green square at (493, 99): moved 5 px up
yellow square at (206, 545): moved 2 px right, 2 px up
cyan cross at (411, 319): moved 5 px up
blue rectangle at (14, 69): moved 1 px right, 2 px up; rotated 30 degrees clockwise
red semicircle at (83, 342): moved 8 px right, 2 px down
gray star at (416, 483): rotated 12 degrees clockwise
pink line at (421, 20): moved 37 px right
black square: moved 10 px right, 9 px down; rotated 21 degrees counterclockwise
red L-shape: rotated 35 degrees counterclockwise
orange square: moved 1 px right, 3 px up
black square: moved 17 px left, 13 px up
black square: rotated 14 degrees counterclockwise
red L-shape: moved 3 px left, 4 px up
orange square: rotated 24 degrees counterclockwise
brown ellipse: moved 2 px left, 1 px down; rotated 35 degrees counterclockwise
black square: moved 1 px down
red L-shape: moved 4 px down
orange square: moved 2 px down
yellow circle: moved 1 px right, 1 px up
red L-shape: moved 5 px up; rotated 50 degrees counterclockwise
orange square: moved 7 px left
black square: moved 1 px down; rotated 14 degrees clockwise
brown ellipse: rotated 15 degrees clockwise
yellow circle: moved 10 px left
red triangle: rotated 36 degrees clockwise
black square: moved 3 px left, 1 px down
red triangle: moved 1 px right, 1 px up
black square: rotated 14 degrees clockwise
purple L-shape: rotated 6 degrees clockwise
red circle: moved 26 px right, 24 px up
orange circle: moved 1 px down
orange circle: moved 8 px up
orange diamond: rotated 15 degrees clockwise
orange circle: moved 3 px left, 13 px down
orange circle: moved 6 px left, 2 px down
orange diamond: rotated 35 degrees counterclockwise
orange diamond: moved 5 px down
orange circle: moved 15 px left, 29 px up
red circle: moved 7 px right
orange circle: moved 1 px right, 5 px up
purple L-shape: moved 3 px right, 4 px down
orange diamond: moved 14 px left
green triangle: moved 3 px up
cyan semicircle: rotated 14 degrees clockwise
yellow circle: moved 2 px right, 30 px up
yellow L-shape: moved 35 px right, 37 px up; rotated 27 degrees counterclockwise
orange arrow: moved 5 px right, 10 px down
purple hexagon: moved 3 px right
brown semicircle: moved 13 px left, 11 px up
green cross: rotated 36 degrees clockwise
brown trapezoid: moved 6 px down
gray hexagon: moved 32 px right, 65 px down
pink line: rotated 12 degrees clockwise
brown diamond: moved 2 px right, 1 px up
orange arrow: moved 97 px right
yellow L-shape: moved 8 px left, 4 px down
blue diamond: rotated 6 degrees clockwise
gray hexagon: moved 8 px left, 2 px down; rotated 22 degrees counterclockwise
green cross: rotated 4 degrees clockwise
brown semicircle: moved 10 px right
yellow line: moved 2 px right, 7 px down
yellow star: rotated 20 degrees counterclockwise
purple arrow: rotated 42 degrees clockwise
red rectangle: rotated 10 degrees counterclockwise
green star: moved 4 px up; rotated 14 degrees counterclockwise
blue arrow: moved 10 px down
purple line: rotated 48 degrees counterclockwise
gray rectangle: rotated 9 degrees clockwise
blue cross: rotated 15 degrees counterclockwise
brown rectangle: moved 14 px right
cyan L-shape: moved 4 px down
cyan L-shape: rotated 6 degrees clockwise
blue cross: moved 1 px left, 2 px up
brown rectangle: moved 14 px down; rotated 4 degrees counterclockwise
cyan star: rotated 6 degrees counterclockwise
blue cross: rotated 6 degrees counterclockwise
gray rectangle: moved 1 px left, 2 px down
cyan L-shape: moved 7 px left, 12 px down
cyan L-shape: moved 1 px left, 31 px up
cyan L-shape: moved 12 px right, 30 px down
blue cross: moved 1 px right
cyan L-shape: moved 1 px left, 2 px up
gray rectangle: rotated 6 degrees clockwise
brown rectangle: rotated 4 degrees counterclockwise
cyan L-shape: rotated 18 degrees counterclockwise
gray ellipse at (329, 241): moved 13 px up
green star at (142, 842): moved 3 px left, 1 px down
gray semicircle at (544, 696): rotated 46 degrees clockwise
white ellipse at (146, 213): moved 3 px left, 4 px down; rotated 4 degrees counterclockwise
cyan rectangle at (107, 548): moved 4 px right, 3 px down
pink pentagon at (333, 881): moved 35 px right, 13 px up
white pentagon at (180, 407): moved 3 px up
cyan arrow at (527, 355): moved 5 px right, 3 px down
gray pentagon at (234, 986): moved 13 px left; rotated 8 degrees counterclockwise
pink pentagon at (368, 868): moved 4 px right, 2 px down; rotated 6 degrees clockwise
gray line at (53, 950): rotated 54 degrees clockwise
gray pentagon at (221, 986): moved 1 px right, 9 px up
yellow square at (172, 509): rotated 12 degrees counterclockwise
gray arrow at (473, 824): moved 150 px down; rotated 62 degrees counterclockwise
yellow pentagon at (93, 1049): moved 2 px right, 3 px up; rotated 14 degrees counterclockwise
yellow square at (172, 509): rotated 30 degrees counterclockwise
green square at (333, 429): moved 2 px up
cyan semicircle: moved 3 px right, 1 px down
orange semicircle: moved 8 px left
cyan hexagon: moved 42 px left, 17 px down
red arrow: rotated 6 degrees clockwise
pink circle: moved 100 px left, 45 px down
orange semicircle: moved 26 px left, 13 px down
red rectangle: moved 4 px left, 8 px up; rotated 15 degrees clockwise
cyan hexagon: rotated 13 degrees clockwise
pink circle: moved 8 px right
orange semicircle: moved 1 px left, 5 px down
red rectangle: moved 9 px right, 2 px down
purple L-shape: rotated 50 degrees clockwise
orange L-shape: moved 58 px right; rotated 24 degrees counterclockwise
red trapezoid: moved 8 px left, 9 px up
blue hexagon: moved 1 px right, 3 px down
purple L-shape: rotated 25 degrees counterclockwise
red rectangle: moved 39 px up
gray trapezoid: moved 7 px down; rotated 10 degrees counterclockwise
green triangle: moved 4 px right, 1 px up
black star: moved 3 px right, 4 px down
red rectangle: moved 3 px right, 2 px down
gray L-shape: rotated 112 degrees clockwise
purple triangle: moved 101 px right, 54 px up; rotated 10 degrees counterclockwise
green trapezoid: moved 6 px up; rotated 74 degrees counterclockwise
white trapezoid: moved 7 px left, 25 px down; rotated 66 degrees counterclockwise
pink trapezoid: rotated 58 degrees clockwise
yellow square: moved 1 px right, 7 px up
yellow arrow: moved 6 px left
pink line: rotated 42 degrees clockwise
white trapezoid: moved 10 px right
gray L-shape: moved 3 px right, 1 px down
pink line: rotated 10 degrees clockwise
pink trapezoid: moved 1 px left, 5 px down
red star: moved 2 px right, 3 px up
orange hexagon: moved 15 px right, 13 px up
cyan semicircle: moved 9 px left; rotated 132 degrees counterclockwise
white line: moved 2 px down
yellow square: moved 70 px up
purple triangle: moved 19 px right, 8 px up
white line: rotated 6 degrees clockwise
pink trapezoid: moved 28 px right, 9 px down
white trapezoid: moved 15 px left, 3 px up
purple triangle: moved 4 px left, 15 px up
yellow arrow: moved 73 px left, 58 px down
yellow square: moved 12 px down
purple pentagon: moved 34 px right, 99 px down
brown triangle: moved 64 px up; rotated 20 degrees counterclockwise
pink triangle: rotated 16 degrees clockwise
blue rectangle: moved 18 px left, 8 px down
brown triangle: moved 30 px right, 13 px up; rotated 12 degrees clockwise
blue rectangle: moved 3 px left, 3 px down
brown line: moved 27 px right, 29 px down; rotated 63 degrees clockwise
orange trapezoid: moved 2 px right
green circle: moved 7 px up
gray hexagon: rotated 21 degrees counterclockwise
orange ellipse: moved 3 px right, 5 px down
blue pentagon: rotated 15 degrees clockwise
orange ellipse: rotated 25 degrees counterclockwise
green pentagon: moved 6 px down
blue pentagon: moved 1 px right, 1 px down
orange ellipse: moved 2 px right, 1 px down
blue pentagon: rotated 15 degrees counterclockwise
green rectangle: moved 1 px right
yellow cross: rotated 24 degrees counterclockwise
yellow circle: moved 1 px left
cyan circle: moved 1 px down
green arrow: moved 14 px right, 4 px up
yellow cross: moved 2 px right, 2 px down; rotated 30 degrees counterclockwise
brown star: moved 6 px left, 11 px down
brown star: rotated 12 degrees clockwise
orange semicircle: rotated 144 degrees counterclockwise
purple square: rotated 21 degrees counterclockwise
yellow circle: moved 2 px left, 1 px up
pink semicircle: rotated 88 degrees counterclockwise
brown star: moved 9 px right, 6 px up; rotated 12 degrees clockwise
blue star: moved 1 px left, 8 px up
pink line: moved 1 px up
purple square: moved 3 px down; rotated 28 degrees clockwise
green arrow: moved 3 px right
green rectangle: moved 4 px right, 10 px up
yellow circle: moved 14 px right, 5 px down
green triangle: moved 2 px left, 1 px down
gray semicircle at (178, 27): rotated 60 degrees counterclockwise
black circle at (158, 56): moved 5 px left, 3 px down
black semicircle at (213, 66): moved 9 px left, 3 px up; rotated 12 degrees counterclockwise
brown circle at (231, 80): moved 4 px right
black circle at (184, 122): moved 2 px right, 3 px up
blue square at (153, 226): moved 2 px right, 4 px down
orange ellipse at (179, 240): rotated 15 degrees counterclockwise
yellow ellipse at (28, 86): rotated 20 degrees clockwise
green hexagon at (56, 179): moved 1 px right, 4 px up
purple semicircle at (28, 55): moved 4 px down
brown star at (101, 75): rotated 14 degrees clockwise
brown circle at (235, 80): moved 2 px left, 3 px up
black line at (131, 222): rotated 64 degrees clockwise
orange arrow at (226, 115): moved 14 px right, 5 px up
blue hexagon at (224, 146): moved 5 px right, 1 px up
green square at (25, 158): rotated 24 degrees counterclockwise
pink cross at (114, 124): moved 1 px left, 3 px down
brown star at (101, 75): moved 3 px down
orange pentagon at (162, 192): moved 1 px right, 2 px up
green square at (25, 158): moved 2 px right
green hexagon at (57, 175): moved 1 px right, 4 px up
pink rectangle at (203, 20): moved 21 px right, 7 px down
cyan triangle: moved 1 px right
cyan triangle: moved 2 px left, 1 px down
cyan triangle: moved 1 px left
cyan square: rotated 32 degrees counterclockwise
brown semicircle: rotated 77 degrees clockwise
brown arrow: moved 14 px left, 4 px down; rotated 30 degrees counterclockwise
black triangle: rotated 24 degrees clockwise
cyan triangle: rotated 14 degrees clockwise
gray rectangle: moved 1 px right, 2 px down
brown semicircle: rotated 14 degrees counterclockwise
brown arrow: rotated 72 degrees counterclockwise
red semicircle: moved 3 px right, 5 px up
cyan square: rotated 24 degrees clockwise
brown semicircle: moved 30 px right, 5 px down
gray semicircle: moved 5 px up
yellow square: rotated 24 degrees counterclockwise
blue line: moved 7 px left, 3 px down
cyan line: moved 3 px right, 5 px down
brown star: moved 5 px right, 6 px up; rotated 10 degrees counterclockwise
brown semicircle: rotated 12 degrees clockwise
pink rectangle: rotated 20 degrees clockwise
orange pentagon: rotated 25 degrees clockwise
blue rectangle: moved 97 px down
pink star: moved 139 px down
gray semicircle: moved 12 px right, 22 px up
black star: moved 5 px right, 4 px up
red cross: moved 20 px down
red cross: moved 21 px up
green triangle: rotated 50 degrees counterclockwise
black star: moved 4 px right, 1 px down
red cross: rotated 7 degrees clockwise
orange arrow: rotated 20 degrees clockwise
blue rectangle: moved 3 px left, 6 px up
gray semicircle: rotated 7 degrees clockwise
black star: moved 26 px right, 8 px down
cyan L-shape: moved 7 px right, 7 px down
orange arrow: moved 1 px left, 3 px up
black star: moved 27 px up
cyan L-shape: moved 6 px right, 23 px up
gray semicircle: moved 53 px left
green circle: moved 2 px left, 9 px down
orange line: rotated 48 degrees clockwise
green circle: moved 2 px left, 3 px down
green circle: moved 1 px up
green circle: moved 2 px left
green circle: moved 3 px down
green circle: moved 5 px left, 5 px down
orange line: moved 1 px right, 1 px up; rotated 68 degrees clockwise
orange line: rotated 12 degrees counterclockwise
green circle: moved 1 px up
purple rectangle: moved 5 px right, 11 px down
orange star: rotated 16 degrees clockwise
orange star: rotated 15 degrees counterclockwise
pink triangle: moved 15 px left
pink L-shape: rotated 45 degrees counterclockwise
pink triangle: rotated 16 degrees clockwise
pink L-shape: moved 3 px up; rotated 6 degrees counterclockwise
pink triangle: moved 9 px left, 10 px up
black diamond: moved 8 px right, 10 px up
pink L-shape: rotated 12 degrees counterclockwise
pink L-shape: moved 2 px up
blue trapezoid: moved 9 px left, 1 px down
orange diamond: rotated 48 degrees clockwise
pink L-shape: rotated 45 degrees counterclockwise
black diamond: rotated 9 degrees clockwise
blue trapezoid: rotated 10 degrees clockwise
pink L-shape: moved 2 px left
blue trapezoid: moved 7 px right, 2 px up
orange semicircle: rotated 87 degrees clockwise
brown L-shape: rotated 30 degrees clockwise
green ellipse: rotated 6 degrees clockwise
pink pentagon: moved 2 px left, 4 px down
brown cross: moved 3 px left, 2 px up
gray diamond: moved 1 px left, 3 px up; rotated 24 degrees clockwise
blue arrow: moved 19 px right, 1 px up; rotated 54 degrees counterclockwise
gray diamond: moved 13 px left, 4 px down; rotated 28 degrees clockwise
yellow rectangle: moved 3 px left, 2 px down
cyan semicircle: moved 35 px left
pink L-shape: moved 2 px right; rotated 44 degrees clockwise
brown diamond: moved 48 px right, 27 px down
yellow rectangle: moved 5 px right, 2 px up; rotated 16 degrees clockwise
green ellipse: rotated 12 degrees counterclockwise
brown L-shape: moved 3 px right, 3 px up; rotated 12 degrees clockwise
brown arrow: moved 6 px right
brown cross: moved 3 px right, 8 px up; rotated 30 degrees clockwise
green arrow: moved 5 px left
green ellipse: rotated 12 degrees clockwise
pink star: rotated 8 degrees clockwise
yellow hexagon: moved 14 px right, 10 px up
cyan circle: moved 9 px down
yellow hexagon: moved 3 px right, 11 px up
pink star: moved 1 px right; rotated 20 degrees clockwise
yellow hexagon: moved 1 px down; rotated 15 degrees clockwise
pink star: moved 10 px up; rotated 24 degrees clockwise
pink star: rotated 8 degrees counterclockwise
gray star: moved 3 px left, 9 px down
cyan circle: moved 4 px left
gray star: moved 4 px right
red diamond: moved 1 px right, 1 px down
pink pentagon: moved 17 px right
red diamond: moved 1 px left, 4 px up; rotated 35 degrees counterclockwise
■ ■ ■
- _SHORT EXERCISE_: Can you convert the data above, from its start through the line containing "purple L-shape: rotated 6 degrees clockwise", into a Markdown table with the columns Row and Line, leaving out any blank lines?

- _RESPONSE TO THE EXERCISE_:
| Row | Line |
|---|---|
| 1 | green square at (493, 99): moved 5 px up |
| 2 | yellow square at (206, 545): moved 2 px right, 2 px up |
| 3 | cyan cross at (411, 319): moved 5 px up |
| 4 | blue rectangle at (14, 69): moved 1 px right, 2 px up; rotated 30 degrees clockwise |
| 5 | red semicircle at (83, 342): moved 8 px right, 2 px down |
| 6 | gray star at (416, 483): rotated 12 degrees clockwise |
| 7 | pink line at (421, 20): moved 37 px right |
| 8 | black square: moved 10 px right, 9 px down; rotated 21 degrees counterclockwise |
| 9 | red L-shape: rotated 35 degrees counterclockwise |
| 10 | orange square: moved 1 px right, 3 px up |
| 11 | black square: moved 17 px left, 13 px up |
| 12 | black square: rotated 14 degrees counterclockwise |
| 13 | red L-shape: moved 3 px left, 4 px up |
| 14 | orange square: rotated 24 degrees counterclockwise |
| 15 | brown ellipse: moved 2 px left, 1 px down; rotated 35 degrees counterclockwise |
| 16 | black square: moved 1 px down |
| 17 | red L-shape: moved 4 px down |
| 18 | orange square: moved 2 px down |
| 19 | yellow circle: moved 1 px right, 1 px up |
| 20 | red L-shape: moved 5 px up; rotated 50 degrees counterclockwise |
| 21 | orange square: moved 7 px left |
| 22 | black square: moved 1 px down; rotated 14 degrees clockwise |
| 23 | brown ellipse: rotated 15 degrees clockwise |
| 24 | yellow circle: moved 10 px left |
| 25 | red triangle: rotated 36 degrees clockwise |
| 26 | black square: moved 3 px left, 1 px down |
| 27 | red triangle: moved 1 px right, 1 px up |
| 28 | black square: rotated 14 degrees clockwise |
| 29 | purple L-shape: rotated 6 degrees clockwise |